BEGIN TASK INPUTS
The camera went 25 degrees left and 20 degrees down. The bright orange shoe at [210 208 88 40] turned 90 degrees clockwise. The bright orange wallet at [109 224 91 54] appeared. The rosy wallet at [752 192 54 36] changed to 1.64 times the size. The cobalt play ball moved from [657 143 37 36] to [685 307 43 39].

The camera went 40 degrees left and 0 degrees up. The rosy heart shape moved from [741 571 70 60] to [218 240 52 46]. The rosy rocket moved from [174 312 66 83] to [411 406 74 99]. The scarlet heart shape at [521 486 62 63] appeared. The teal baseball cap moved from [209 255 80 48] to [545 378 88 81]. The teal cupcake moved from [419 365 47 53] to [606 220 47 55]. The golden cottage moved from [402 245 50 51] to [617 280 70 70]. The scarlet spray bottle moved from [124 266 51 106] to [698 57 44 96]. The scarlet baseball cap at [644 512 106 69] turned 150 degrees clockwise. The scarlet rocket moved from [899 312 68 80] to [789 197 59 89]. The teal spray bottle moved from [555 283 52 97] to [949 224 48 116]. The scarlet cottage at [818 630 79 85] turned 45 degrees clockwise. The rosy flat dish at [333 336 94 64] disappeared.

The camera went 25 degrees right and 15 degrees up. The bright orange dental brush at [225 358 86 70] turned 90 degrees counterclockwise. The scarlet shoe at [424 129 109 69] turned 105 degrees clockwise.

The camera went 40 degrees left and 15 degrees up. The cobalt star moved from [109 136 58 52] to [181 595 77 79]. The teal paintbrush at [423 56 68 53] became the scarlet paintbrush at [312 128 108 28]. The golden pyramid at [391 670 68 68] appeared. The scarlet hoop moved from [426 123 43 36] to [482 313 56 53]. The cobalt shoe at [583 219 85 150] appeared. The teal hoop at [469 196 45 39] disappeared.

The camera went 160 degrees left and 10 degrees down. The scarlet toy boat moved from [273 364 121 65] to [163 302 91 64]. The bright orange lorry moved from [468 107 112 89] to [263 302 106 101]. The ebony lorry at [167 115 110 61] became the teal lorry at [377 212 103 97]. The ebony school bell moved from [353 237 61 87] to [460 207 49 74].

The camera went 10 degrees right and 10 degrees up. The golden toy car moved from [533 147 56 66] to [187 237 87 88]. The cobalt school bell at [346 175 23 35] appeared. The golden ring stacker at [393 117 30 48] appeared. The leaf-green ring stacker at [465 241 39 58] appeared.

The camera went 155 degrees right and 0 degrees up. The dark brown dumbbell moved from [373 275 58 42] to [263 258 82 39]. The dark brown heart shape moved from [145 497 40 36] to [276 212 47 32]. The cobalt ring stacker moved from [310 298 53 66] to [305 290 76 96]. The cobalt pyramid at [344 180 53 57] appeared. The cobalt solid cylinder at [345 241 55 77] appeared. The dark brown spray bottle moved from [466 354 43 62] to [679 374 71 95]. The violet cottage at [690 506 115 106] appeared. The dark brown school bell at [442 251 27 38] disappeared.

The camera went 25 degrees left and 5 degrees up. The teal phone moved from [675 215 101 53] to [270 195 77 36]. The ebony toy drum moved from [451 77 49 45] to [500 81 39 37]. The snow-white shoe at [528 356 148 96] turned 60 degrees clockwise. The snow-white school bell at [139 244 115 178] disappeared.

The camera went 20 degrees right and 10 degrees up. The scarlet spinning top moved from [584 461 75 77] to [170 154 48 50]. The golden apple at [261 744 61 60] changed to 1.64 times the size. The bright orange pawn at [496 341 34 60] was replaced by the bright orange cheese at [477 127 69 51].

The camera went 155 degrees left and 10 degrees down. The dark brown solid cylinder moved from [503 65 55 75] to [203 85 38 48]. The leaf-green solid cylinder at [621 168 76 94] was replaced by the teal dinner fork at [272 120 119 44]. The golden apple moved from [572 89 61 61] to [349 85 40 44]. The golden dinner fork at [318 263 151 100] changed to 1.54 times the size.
END TASK INPUTS
**WORK REQUEST:** All lines above from the one with "The camera went 25 degrees right" to the one with "The camera went 160", inclusive, should be copied exactly, and no other lines.

**OUTPUT FOR THIS EXERCISE:**
The camera went 25 degrees right and 15 degrees up. The bright orange dental brush at [225 358 86 70] turned 90 degrees counterclockwise. The scarlet shoe at [424 129 109 69] turned 105 degrees clockwise.

The camera went 40 degrees left and 15 degrees up. The cobalt star moved from [109 136 58 52] to [181 595 77 79]. The teal paintbrush at [423 56 68 53] became the scarlet paintbrush at [312 128 108 28]. The golden pyramid at [391 670 68 68] appeared. The scarlet hoop moved from [426 123 43 36] to [482 313 56 53]. The cobalt shoe at [583 219 85 150] appeared. The teal hoop at [469 196 45 39] disappeared.

The camera went 160 degrees left and 10 degrees down. The scarlet toy boat moved from [273 364 121 65] to [163 302 91 64]. The bright orange lorry moved from [468 107 112 89] to [263 302 106 101]. The ebony lorry at [167 115 110 61] became the teal lorry at [377 212 103 97]. The ebony school bell moved from [353 237 61 87] to [460 207 49 74].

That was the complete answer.